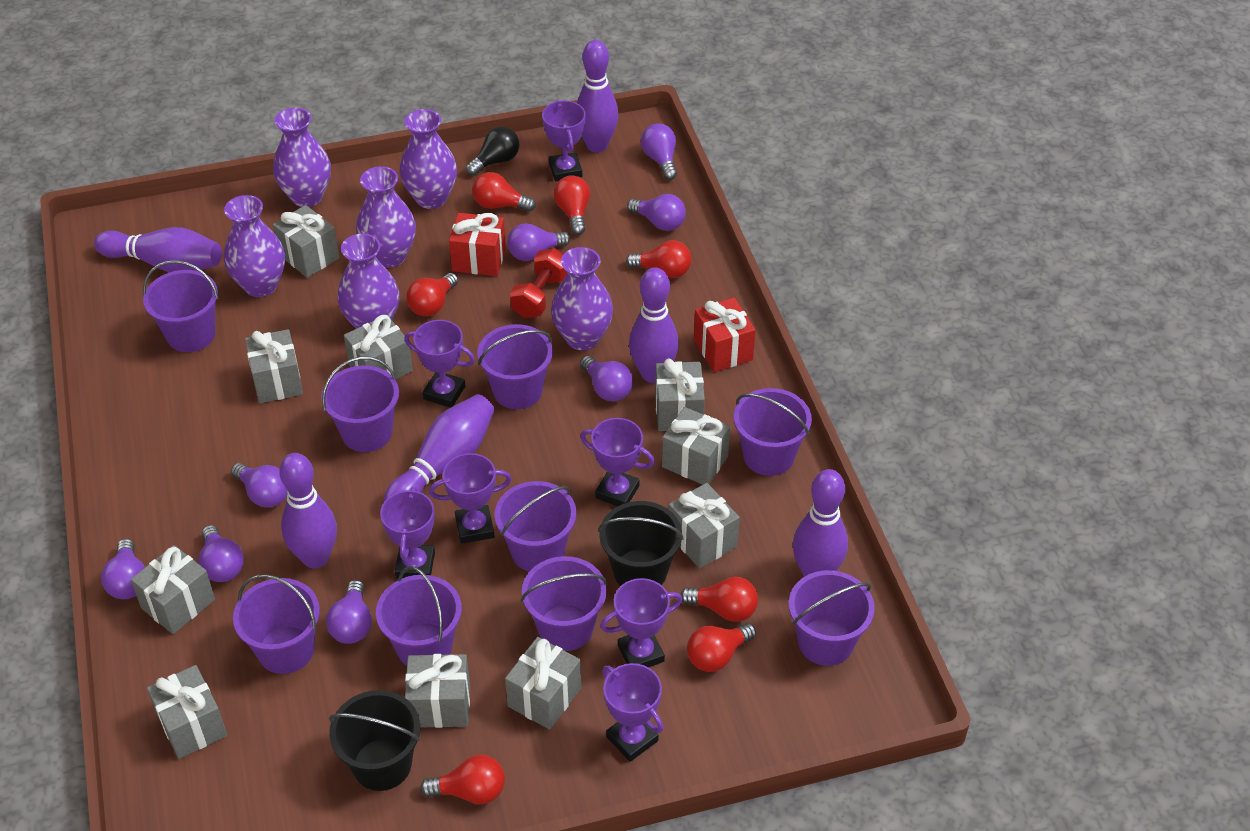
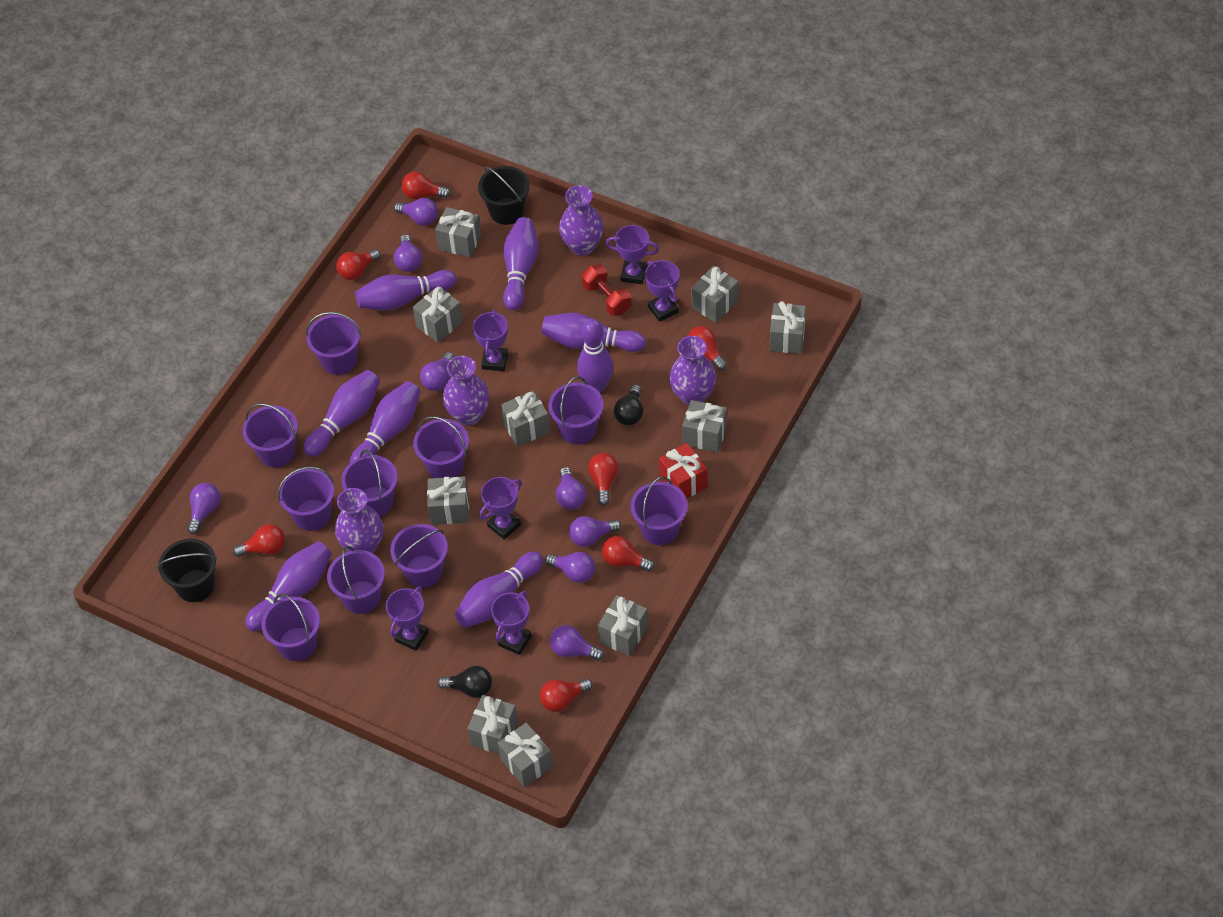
black light bulb: 1 -> 2
purple bowling pin: 6 -> 8
purple bucket: 9 -> 10
purple trophy: 7 -> 6
purple vase: 6 -> 4
red gift: 2 -> 1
--------
(Your instructions): Repeat, word for word, each of the records, omitting any image they hold.

(Exercise output):
black light bulb: 1 -> 2
purple bowling pin: 6 -> 8
purple bucket: 9 -> 10
purple trophy: 7 -> 6
purple vase: 6 -> 4
red gift: 2 -> 1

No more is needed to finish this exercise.